[Directions]: Repeat everything in the data exactly except images.

[Collected data]:
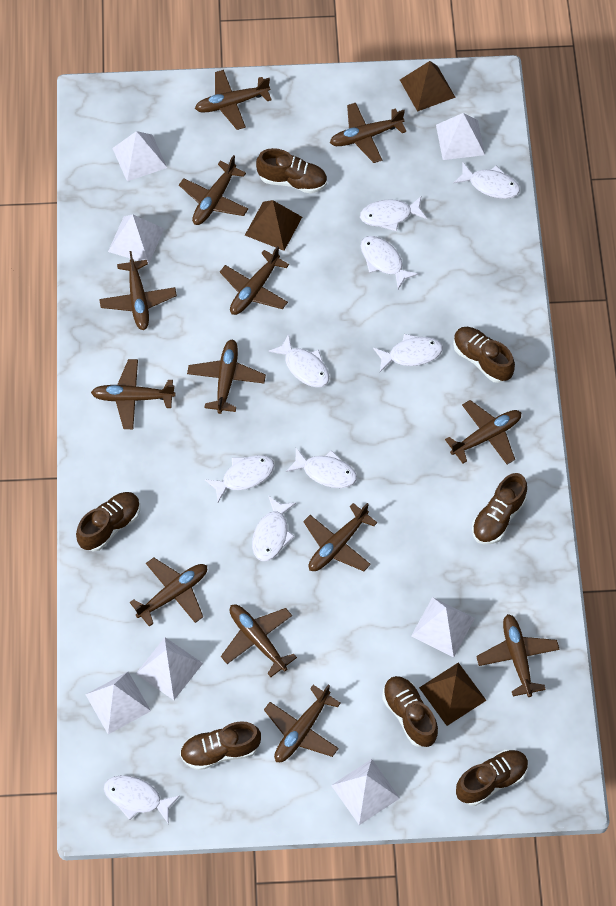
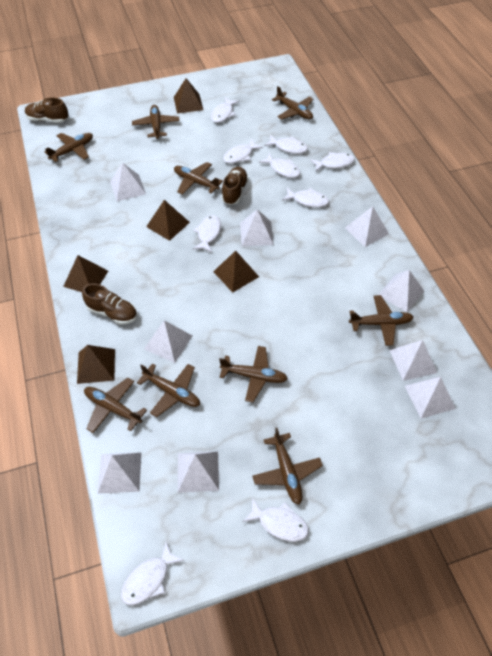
brown plane: 13 -> 9
brown pyramid: 3 -> 5
brown shoe: 7 -> 3
white pyramid: 7 -> 9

[Output]:
brown plane: 13 -> 9
brown pyramid: 3 -> 5
brown shoe: 7 -> 3
white pyramid: 7 -> 9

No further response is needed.